- _Object transformation records_:
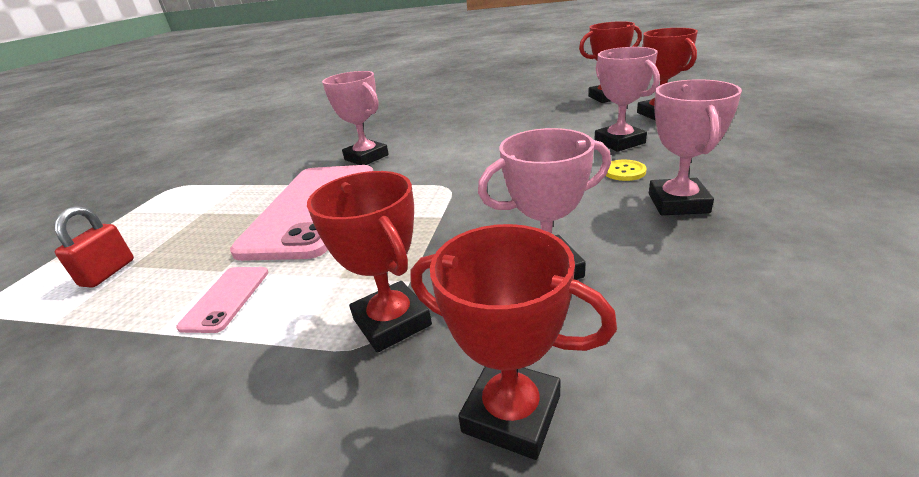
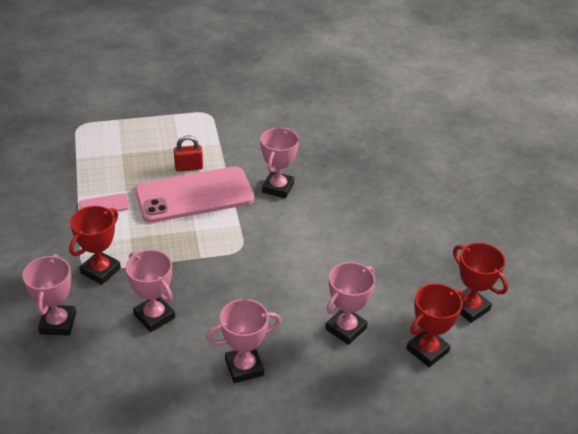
camera: 60 degrees right, 10 degrees up
(108, 273) = (113, 149): red padlock -> red padlock (189, 167)
(511, 413) = (58, 323): red trophy -> pink trophy
(624, 171) = (288, 336): yellow button -> none

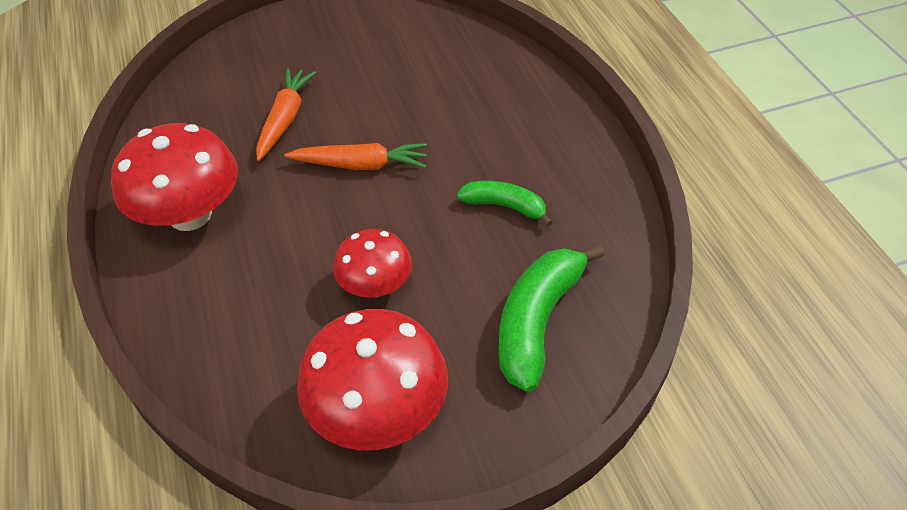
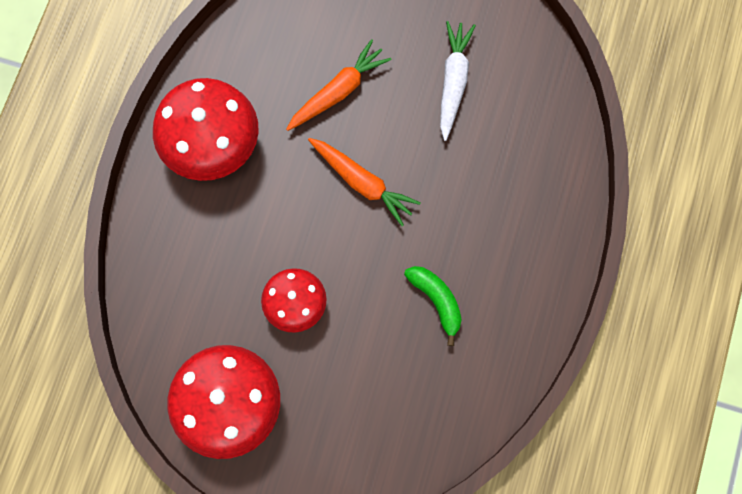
camera: 35 degrees right, 25 degrees up
(380, 66) = (453, 81): none -> white carrot
(537, 321) = (380, 415): green banana -> none

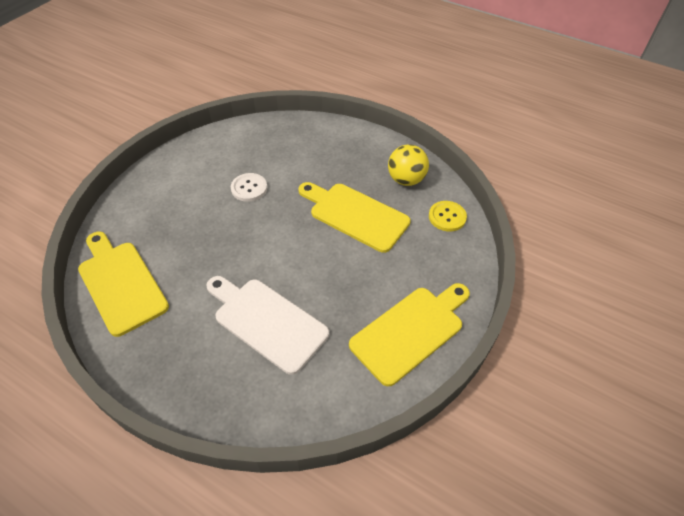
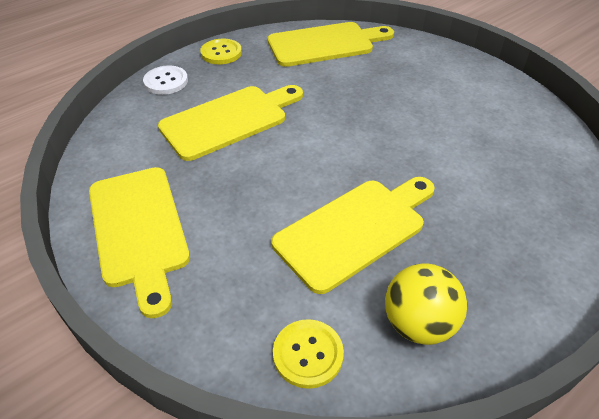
camera: 110 degrees right, 5 degrees down
(150, 373) = (221, 53): none -> yellow button
(249, 188) = (438, 137): white button -> white button (166, 81)
(267, 321) = (229, 120): white cutting board -> yellow cutting board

- _PROMPT_:
Look at each line above and note whether it holds the word "none". Report how many do, as the number only.

- _SOLUTION_:
4